[[ Data listing, beginning ]]
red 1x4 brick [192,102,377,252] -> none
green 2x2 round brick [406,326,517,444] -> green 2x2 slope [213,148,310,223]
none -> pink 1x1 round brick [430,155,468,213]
[[ Data listing, end ]]
[[ Data listing, beginning ]]
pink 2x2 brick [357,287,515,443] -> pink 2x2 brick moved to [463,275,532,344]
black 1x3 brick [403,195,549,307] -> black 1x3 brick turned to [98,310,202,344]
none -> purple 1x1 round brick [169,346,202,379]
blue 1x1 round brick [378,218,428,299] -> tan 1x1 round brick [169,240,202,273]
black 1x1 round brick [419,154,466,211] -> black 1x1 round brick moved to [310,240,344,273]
[[ Data listing, end ]]
[[ Data listing, beginning ]]
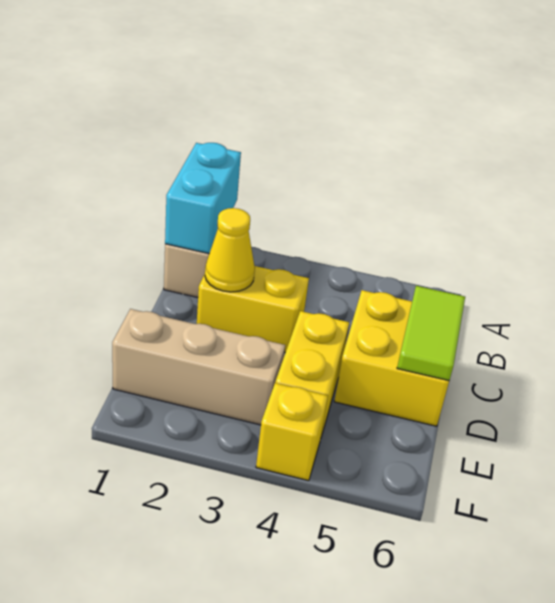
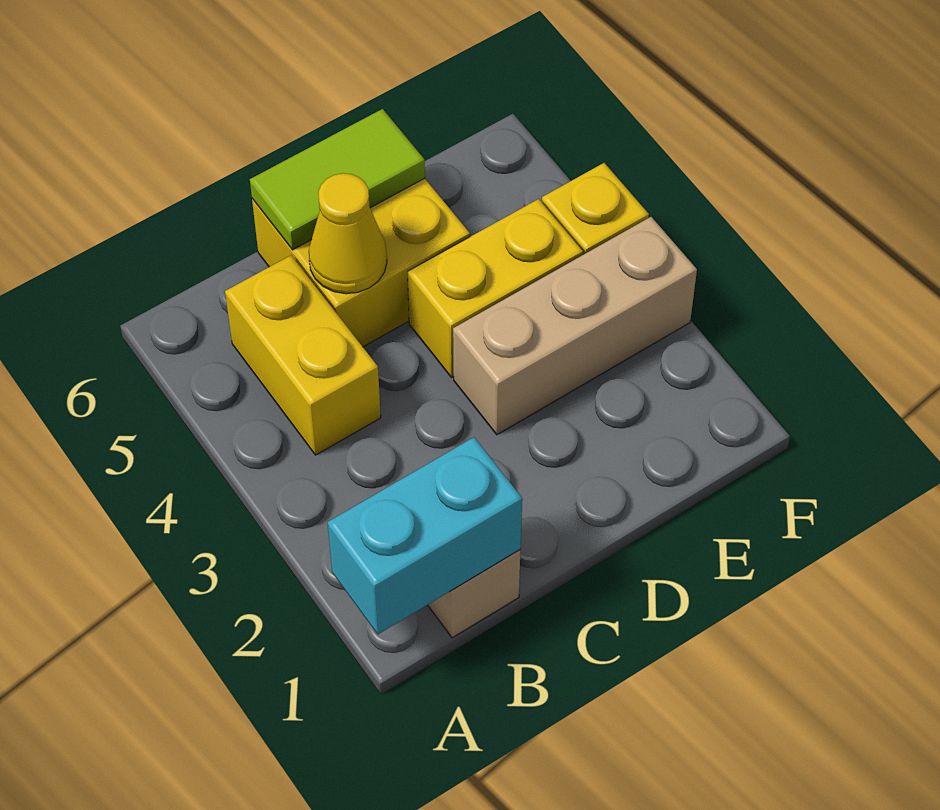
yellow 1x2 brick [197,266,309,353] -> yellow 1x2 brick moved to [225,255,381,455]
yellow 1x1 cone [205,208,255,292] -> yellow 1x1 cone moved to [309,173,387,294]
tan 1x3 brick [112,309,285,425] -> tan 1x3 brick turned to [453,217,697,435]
[[ Data listing, end ]]
Task:
Using the data above, repeat exactly the lines that begin at the line with "pink 2x2 brick [357,287,515,443]" and end at the line with "black 1x1 round brick [419,154,466,211]", both ends included.

Reply:
pink 2x2 brick [357,287,515,443] -> pink 2x2 brick moved to [463,275,532,344]
black 1x3 brick [403,195,549,307] -> black 1x3 brick turned to [98,310,202,344]
none -> purple 1x1 round brick [169,346,202,379]
blue 1x1 round brick [378,218,428,299] -> tan 1x1 round brick [169,240,202,273]
black 1x1 round brick [419,154,466,211] -> black 1x1 round brick moved to [310,240,344,273]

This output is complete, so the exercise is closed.